**Working data**
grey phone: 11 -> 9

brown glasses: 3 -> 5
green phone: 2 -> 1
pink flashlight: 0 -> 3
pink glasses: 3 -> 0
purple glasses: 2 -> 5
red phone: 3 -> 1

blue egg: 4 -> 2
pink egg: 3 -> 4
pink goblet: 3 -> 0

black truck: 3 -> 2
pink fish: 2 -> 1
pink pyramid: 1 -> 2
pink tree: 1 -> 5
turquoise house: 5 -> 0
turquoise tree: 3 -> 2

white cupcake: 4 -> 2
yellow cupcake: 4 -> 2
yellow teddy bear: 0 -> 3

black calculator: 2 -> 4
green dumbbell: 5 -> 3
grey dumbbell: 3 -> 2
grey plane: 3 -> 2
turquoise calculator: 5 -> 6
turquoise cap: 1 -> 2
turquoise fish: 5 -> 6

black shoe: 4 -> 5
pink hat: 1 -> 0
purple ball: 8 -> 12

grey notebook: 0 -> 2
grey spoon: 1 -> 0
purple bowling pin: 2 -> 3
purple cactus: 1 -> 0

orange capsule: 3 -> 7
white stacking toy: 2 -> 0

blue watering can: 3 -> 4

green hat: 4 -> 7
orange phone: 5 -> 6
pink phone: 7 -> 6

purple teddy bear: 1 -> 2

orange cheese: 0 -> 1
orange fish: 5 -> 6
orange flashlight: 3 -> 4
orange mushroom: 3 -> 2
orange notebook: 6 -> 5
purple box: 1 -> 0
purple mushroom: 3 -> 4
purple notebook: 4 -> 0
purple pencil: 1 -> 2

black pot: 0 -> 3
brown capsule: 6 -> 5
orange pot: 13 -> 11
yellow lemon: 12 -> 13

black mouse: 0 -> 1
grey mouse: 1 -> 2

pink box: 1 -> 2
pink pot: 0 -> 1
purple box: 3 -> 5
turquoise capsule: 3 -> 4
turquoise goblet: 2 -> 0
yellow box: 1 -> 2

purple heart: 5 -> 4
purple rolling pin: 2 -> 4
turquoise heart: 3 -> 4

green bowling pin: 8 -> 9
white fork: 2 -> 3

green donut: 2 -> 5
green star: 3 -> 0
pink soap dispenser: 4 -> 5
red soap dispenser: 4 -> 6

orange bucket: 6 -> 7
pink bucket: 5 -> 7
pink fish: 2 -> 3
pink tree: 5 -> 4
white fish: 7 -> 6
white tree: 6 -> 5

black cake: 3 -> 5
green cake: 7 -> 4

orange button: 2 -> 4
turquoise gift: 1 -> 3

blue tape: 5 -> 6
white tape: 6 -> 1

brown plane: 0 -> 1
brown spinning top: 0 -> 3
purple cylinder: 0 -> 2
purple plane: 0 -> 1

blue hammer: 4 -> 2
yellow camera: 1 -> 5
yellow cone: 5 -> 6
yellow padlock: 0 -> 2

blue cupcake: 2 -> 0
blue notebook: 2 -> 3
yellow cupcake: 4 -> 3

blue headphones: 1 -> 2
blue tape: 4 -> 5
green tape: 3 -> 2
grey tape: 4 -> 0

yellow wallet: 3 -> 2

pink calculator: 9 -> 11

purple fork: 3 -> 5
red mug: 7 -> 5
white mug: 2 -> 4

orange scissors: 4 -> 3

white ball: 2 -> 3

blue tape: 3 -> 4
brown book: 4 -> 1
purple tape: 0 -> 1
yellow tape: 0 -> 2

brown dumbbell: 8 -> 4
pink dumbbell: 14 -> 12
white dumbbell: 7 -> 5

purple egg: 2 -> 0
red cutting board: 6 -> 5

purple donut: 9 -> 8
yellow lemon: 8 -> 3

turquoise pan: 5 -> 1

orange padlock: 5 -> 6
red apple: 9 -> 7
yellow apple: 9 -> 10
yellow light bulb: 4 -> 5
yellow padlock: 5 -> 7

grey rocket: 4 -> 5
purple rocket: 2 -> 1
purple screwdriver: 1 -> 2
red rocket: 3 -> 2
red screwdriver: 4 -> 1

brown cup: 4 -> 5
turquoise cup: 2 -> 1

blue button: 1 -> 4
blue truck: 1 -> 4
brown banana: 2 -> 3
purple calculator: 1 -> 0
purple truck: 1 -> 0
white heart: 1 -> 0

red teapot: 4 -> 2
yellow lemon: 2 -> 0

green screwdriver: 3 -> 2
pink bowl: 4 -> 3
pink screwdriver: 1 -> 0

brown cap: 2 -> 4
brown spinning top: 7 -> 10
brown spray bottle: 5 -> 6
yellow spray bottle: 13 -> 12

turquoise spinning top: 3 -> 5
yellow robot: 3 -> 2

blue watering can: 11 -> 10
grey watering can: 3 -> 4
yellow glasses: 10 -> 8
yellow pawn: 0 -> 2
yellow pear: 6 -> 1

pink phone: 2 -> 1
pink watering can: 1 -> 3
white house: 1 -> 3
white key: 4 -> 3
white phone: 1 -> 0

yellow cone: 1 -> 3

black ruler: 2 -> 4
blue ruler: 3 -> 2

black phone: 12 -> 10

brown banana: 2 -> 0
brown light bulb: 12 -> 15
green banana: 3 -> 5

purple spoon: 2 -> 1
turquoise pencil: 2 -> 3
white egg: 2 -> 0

**Brief**
Using the entries above, output exactly the lines between the line holding "yellow light bulb: 4 -> 5" and the line holding "brown cap: 2 -> 4", end lines included, and nothing more.

**Result of this exercise**
yellow light bulb: 4 -> 5
yellow padlock: 5 -> 7

grey rocket: 4 -> 5
purple rocket: 2 -> 1
purple screwdriver: 1 -> 2
red rocket: 3 -> 2
red screwdriver: 4 -> 1

brown cup: 4 -> 5
turquoise cup: 2 -> 1

blue button: 1 -> 4
blue truck: 1 -> 4
brown banana: 2 -> 3
purple calculator: 1 -> 0
purple truck: 1 -> 0
white heart: 1 -> 0

red teapot: 4 -> 2
yellow lemon: 2 -> 0

green screwdriver: 3 -> 2
pink bowl: 4 -> 3
pink screwdriver: 1 -> 0

brown cap: 2 -> 4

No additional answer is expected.